#### [Exercise objective]
Copy each line that contains the string "black", taking them from the material.

#### [Entries supplied]
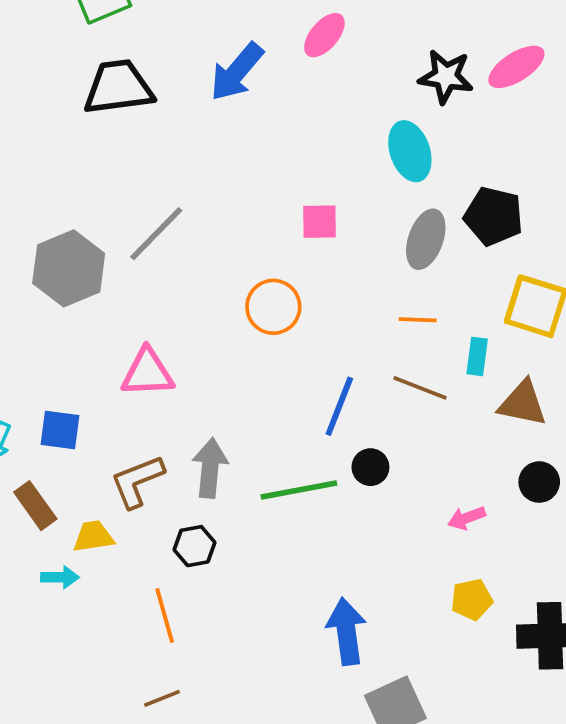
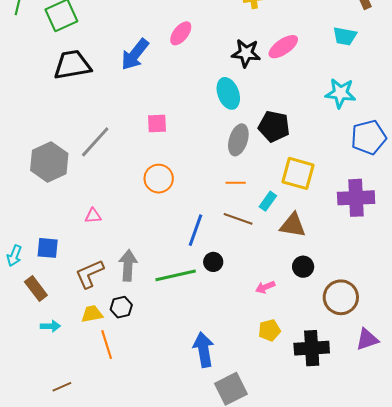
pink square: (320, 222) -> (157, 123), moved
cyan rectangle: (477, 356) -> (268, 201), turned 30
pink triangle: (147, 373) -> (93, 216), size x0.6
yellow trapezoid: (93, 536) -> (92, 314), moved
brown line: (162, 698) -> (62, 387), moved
---
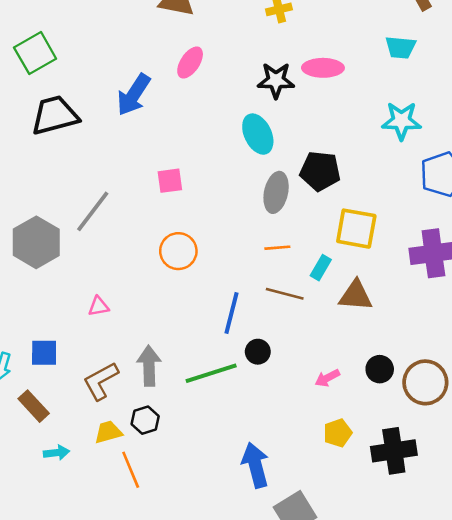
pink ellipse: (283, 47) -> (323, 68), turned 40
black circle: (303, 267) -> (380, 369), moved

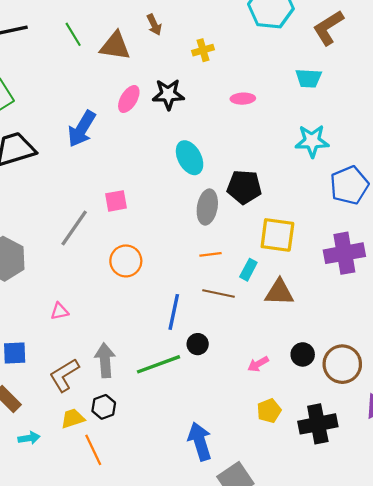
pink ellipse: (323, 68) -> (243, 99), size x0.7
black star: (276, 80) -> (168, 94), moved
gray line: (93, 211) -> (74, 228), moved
* * *
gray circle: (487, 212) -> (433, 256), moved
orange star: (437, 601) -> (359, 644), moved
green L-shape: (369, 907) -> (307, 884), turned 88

#### [Problem solution]
black circle: (303, 267) -> (380, 369), moved
black star: (276, 80) -> (168, 94), moved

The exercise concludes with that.